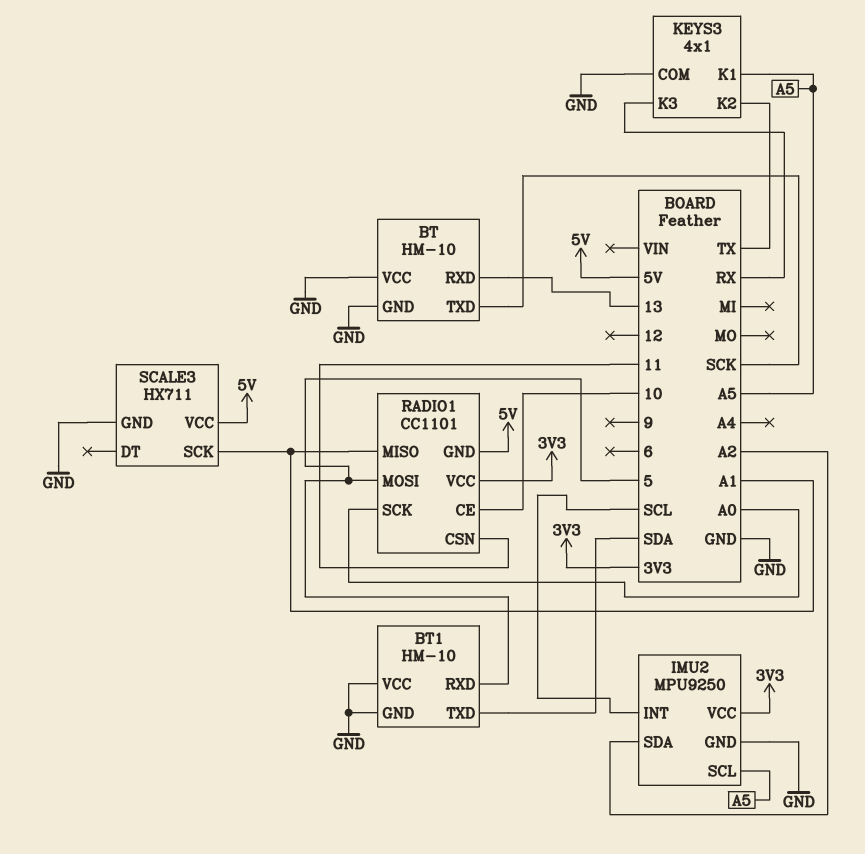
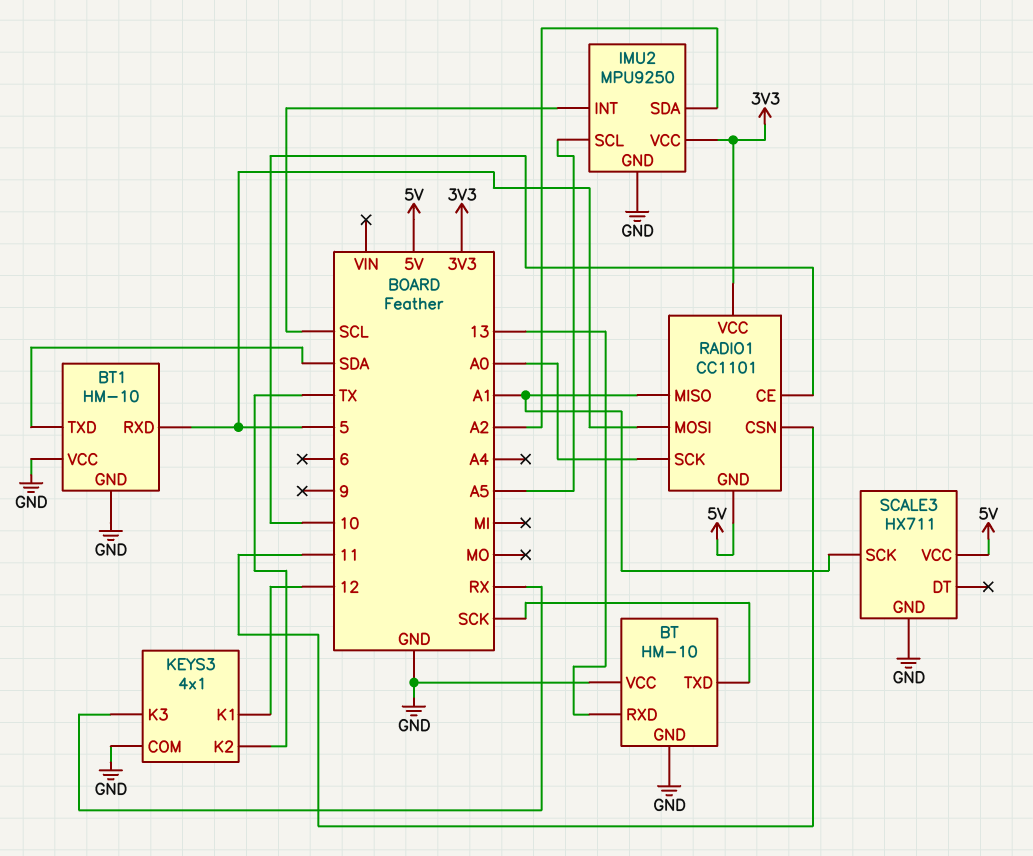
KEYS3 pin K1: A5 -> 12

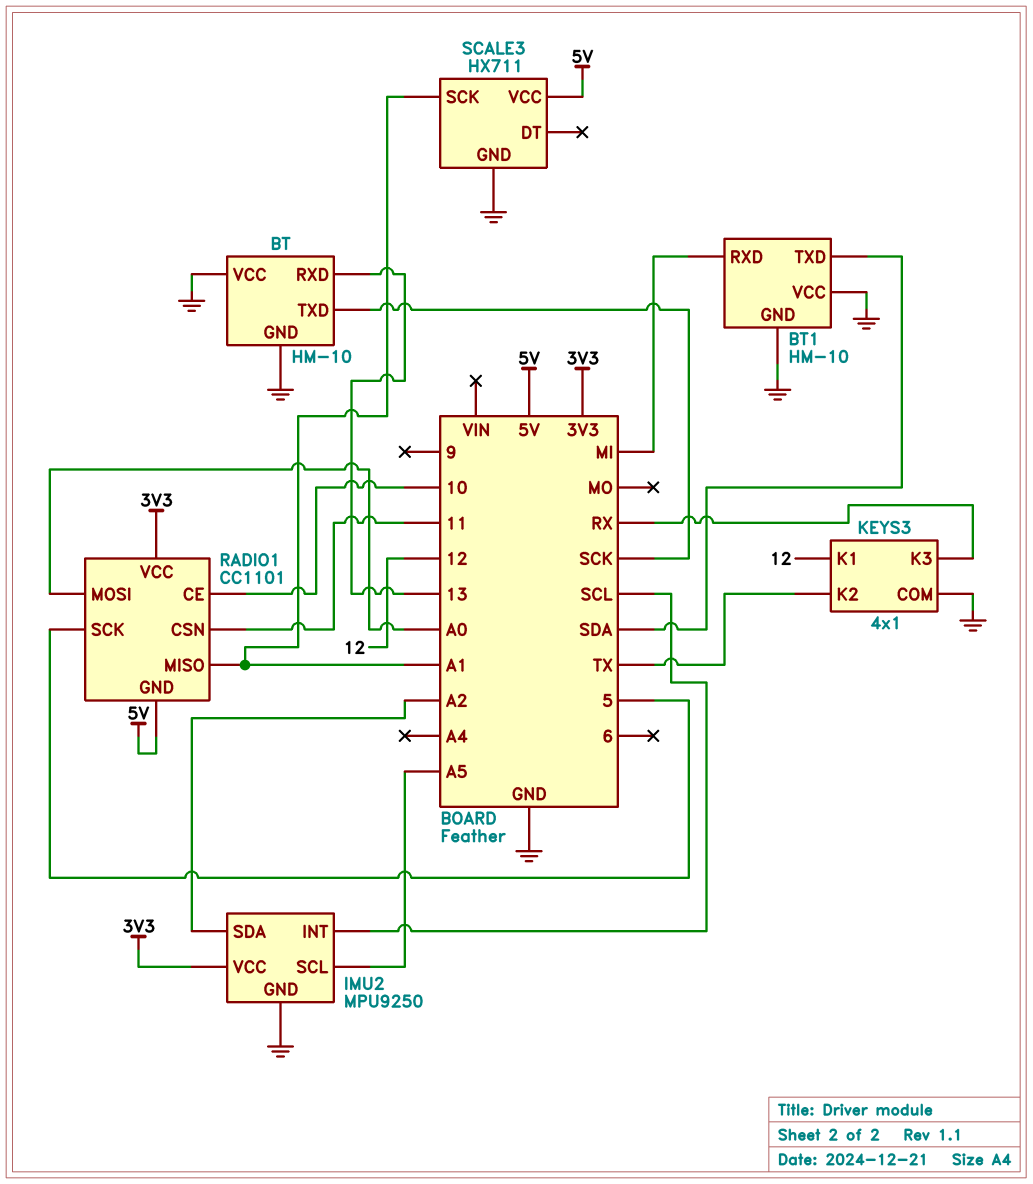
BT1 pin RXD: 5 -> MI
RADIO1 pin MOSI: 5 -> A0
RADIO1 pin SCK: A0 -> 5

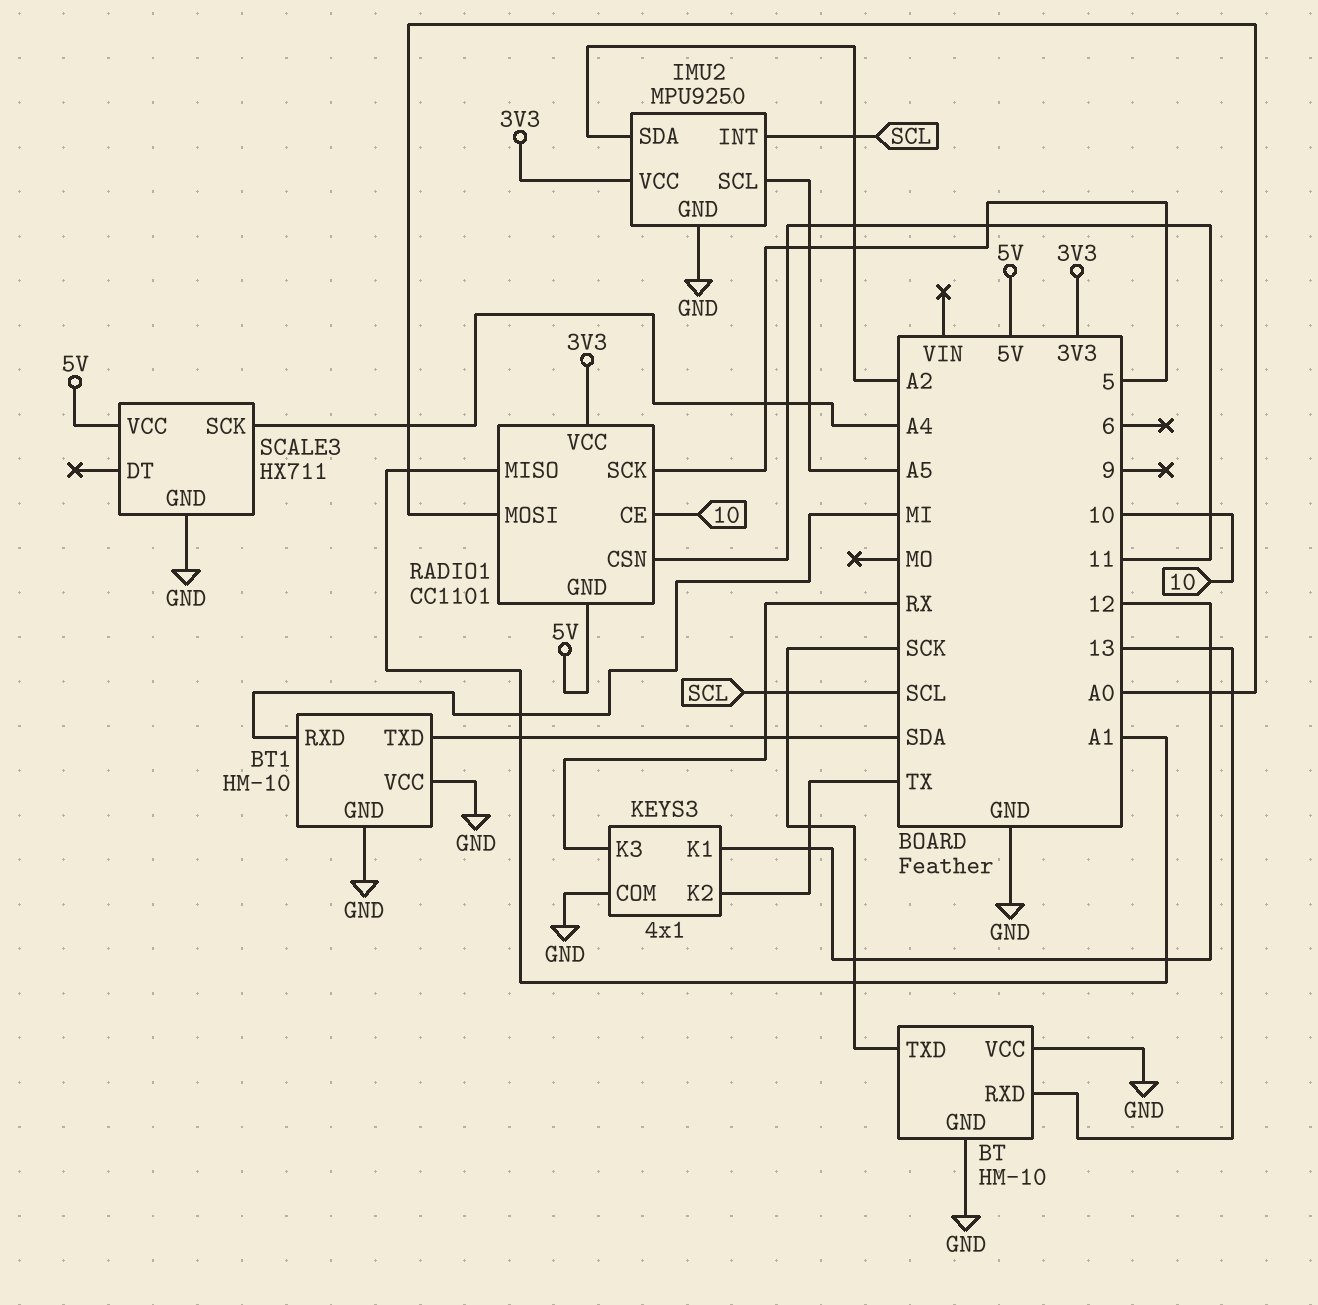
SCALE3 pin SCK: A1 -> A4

....

**Assignment:** What is needed is an exact copy of all the data, with no images in it.

**Finished exercise:**
KEYS3 pin K1: A5 -> 12

BT1 pin RXD: 5 -> MI
RADIO1 pin MOSI: 5 -> A0
RADIO1 pin SCK: A0 -> 5

SCALE3 pin SCK: A1 -> A4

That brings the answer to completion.